[Count change data]
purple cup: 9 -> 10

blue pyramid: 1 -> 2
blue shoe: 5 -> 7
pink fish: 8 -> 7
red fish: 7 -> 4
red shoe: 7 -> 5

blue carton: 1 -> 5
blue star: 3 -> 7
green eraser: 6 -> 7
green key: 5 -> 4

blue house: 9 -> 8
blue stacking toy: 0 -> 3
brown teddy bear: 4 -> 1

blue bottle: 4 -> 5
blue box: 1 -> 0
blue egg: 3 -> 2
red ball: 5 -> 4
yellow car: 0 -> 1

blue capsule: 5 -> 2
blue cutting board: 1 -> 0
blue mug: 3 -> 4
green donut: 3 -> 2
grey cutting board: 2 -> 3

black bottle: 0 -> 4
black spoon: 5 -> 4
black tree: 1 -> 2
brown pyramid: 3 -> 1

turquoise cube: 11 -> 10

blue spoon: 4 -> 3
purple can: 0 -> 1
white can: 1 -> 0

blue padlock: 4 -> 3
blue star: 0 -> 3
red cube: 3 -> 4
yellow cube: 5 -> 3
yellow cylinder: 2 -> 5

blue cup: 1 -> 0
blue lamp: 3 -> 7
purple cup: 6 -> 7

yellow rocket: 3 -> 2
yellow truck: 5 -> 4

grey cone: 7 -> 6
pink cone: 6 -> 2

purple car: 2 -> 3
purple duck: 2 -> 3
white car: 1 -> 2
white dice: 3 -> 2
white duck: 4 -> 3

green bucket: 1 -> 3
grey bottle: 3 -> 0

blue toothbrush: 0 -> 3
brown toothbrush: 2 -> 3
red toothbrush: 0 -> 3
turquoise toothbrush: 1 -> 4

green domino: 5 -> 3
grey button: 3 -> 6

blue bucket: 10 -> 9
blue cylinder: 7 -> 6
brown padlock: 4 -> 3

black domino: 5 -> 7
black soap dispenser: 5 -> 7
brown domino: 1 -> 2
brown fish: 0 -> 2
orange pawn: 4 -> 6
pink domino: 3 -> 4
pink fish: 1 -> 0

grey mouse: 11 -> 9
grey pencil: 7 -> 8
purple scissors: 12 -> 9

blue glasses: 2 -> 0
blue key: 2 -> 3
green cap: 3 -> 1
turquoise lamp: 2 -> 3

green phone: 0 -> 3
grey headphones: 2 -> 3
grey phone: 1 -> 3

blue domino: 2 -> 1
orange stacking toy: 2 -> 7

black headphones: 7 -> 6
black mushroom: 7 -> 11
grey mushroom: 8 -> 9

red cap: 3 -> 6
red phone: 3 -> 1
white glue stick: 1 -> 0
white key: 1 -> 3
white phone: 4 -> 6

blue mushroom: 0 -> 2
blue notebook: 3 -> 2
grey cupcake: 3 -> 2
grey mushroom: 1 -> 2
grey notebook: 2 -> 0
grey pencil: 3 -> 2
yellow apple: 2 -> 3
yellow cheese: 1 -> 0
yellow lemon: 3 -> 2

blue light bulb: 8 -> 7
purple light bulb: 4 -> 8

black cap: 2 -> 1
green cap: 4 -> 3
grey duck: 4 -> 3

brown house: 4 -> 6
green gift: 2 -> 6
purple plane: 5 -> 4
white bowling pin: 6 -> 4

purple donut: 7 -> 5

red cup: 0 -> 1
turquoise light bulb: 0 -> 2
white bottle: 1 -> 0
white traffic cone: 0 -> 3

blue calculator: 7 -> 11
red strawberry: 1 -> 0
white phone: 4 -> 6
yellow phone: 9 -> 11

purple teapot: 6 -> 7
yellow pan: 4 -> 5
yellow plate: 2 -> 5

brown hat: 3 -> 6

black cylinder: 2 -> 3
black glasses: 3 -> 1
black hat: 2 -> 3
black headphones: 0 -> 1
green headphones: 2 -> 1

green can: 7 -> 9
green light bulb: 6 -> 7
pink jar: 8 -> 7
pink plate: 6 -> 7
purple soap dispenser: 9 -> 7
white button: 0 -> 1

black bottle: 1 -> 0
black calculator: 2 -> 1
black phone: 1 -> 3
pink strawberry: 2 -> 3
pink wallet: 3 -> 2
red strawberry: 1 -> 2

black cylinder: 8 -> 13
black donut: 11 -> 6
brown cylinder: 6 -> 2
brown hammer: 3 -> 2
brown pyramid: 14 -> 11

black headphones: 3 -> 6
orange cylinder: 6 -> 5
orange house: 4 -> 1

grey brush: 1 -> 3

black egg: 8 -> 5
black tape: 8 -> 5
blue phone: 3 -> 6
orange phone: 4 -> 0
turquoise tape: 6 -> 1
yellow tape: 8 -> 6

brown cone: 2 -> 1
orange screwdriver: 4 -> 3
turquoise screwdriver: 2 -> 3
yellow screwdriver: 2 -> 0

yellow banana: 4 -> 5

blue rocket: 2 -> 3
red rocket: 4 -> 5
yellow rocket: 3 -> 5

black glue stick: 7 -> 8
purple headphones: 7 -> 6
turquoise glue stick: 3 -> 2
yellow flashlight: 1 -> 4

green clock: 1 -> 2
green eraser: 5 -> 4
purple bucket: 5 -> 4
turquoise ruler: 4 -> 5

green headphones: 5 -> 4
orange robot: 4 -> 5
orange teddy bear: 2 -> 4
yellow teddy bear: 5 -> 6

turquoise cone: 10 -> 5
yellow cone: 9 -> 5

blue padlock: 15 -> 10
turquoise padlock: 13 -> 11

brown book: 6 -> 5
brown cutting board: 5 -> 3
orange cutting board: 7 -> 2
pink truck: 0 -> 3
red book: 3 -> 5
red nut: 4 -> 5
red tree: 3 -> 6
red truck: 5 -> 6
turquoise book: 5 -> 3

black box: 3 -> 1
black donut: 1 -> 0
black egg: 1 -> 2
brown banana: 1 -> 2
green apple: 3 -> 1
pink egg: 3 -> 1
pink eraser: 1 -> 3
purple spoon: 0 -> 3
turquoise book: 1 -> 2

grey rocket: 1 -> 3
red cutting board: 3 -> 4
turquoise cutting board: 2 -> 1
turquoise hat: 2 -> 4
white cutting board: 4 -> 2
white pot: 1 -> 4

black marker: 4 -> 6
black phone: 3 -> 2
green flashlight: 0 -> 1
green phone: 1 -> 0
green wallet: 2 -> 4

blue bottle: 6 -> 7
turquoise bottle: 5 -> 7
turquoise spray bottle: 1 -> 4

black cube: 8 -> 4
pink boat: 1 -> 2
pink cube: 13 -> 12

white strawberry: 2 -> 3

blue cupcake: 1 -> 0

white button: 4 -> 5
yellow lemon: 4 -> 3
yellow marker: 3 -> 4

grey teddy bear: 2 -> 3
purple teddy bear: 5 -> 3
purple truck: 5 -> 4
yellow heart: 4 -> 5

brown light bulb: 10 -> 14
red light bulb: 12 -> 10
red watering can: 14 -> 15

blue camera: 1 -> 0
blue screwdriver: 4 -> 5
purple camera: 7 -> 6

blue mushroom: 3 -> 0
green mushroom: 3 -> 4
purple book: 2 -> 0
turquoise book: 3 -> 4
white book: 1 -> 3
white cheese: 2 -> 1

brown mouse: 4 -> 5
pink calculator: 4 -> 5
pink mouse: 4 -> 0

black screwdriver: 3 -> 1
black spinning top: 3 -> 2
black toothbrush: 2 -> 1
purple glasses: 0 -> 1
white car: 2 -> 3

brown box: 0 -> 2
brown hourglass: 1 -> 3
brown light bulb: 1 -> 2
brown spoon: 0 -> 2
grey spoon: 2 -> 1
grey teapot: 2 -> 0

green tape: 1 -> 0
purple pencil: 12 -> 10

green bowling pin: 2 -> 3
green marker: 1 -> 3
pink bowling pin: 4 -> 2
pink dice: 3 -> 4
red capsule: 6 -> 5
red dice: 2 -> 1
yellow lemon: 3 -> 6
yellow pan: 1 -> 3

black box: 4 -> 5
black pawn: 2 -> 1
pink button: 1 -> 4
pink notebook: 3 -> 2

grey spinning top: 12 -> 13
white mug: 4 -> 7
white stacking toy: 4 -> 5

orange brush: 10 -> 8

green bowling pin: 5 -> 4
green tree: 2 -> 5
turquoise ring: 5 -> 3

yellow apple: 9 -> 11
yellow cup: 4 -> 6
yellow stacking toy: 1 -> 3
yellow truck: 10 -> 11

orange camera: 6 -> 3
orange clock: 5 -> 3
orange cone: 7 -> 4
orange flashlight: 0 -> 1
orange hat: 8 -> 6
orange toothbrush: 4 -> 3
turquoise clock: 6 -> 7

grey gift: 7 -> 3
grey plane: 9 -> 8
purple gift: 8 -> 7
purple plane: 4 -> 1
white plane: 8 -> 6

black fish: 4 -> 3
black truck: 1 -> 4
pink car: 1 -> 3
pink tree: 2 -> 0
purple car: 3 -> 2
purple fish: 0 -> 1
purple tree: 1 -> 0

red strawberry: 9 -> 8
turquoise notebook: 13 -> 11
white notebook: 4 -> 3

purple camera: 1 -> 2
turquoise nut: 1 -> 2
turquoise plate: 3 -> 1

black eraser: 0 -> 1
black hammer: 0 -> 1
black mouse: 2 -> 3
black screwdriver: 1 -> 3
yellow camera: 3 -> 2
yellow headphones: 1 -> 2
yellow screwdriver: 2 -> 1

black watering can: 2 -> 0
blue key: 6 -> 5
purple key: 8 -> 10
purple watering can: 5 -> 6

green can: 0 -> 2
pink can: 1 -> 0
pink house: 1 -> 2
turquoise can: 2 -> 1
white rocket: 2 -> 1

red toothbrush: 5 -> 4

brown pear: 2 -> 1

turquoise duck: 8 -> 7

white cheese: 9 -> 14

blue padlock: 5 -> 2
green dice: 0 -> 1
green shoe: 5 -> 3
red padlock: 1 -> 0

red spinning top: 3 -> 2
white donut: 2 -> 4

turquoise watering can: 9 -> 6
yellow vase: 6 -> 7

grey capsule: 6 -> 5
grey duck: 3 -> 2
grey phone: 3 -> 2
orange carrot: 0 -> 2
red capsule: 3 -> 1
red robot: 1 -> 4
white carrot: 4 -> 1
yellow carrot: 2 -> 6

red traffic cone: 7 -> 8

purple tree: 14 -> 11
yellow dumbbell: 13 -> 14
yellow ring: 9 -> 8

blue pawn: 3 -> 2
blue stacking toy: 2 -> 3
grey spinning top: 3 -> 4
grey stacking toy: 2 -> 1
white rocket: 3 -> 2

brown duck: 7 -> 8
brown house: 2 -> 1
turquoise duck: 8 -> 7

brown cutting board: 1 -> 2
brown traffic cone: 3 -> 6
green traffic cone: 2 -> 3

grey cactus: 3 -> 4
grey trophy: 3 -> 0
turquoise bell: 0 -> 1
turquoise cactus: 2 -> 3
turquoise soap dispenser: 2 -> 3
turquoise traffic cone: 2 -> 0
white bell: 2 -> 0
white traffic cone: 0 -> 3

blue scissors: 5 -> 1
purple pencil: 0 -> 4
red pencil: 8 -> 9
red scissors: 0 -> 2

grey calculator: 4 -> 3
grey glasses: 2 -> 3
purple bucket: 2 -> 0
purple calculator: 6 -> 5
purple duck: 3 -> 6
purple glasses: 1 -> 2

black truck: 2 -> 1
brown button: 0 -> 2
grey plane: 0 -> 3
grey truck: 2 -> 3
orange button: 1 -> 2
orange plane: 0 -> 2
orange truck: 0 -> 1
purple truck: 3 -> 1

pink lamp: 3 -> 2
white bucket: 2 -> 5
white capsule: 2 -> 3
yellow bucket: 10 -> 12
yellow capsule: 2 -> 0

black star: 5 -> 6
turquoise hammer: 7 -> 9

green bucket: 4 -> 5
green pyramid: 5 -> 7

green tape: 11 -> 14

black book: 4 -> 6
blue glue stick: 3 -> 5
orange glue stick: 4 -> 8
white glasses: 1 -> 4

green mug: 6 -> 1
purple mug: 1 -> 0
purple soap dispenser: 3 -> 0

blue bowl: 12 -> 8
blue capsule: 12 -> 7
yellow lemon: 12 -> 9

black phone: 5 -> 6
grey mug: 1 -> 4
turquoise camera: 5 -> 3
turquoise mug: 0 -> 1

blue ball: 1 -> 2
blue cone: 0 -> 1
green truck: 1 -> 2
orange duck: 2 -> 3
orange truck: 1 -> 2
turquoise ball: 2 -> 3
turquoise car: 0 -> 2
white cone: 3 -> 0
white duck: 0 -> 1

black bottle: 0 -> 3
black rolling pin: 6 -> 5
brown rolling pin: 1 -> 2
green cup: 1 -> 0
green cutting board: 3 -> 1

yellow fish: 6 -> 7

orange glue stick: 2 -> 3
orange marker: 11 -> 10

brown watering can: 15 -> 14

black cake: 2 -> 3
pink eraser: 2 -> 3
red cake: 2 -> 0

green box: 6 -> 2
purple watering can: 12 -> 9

▶ _WHAT THE TASK ASKS_:
Write out, from the lines above, only those from the line with "yellow truck: 5 -> 4" to the line with "yellow lemon: 3 -> 2", exactly as given, including the first and the last.

▶ _PROBLEM SOLUTION_:
yellow truck: 5 -> 4

grey cone: 7 -> 6
pink cone: 6 -> 2

purple car: 2 -> 3
purple duck: 2 -> 3
white car: 1 -> 2
white dice: 3 -> 2
white duck: 4 -> 3

green bucket: 1 -> 3
grey bottle: 3 -> 0

blue toothbrush: 0 -> 3
brown toothbrush: 2 -> 3
red toothbrush: 0 -> 3
turquoise toothbrush: 1 -> 4

green domino: 5 -> 3
grey button: 3 -> 6

blue bucket: 10 -> 9
blue cylinder: 7 -> 6
brown padlock: 4 -> 3

black domino: 5 -> 7
black soap dispenser: 5 -> 7
brown domino: 1 -> 2
brown fish: 0 -> 2
orange pawn: 4 -> 6
pink domino: 3 -> 4
pink fish: 1 -> 0

grey mouse: 11 -> 9
grey pencil: 7 -> 8
purple scissors: 12 -> 9

blue glasses: 2 -> 0
blue key: 2 -> 3
green cap: 3 -> 1
turquoise lamp: 2 -> 3

green phone: 0 -> 3
grey headphones: 2 -> 3
grey phone: 1 -> 3

blue domino: 2 -> 1
orange stacking toy: 2 -> 7

black headphones: 7 -> 6
black mushroom: 7 -> 11
grey mushroom: 8 -> 9

red cap: 3 -> 6
red phone: 3 -> 1
white glue stick: 1 -> 0
white key: 1 -> 3
white phone: 4 -> 6

blue mushroom: 0 -> 2
blue notebook: 3 -> 2
grey cupcake: 3 -> 2
grey mushroom: 1 -> 2
grey notebook: 2 -> 0
grey pencil: 3 -> 2
yellow apple: 2 -> 3
yellow cheese: 1 -> 0
yellow lemon: 3 -> 2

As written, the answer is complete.